» **What is being asked**
In the copy, keep every record exact and leave out all images.

» **Input**
——————

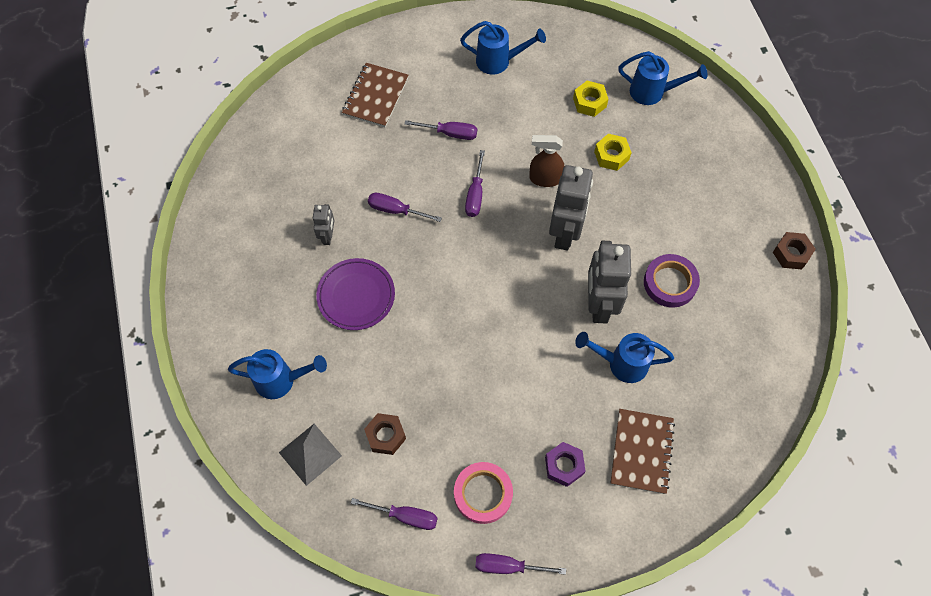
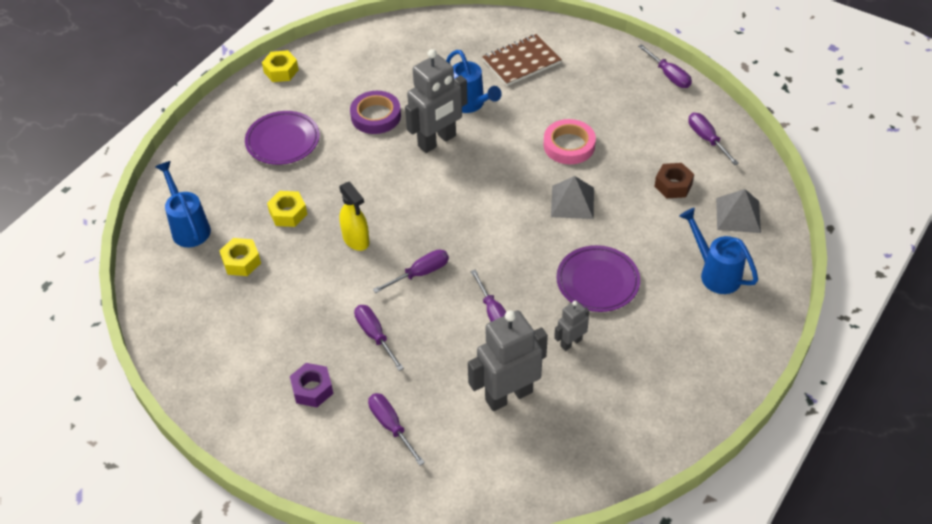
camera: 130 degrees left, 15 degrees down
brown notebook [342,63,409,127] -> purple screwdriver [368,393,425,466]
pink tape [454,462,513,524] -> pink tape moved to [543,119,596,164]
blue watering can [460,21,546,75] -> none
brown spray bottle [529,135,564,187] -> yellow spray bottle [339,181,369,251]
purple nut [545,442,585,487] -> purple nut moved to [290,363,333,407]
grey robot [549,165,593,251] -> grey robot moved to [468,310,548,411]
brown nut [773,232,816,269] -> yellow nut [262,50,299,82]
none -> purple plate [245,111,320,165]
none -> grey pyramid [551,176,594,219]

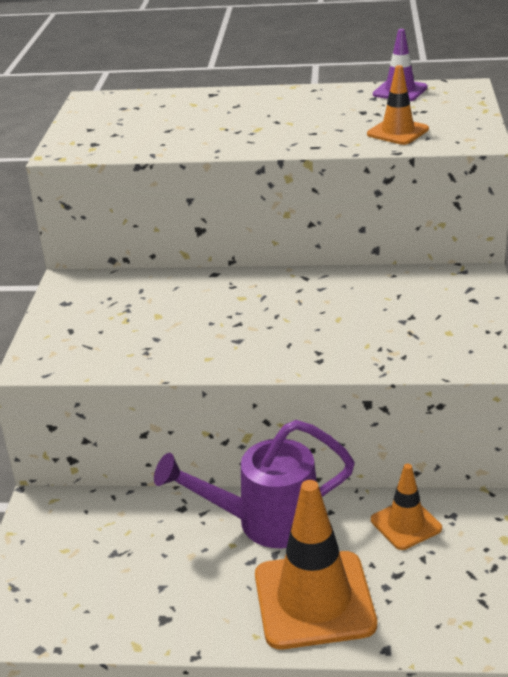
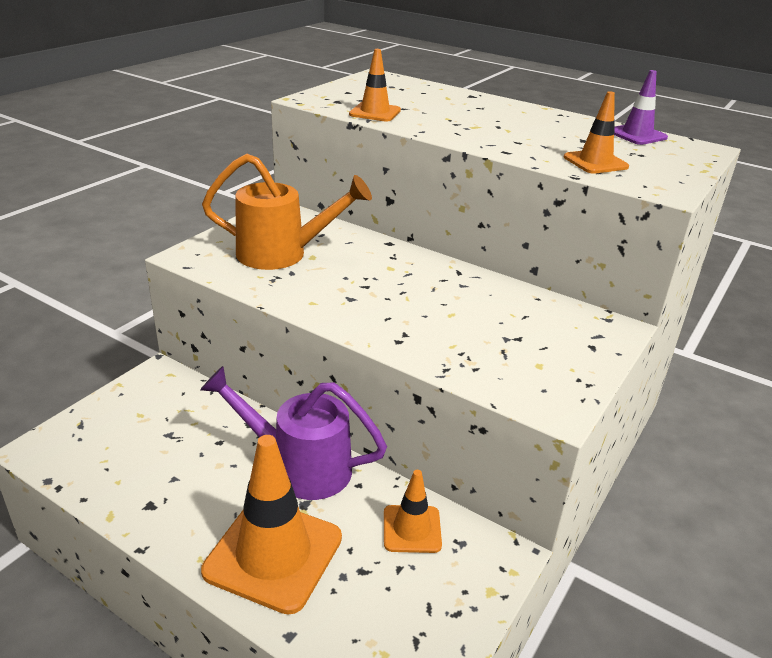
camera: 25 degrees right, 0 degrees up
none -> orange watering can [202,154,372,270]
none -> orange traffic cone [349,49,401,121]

——————

» **Response to the task**
camera: 130 degrees left, 15 degrees down
brown notebook [342,63,409,127] -> purple screwdriver [368,393,425,466]
pink tape [454,462,513,524] -> pink tape moved to [543,119,596,164]
blue watering can [460,21,546,75] -> none
brown spray bottle [529,135,564,187] -> yellow spray bottle [339,181,369,251]
purple nut [545,442,585,487] -> purple nut moved to [290,363,333,407]
grey robot [549,165,593,251] -> grey robot moved to [468,310,548,411]
brown nut [773,232,816,269] -> yellow nut [262,50,299,82]
none -> purple plate [245,111,320,165]
none -> grey pyramid [551,176,594,219]

camera: 25 degrees right, 0 degrees up
none -> orange watering can [202,154,372,270]
none -> orange traffic cone [349,49,401,121]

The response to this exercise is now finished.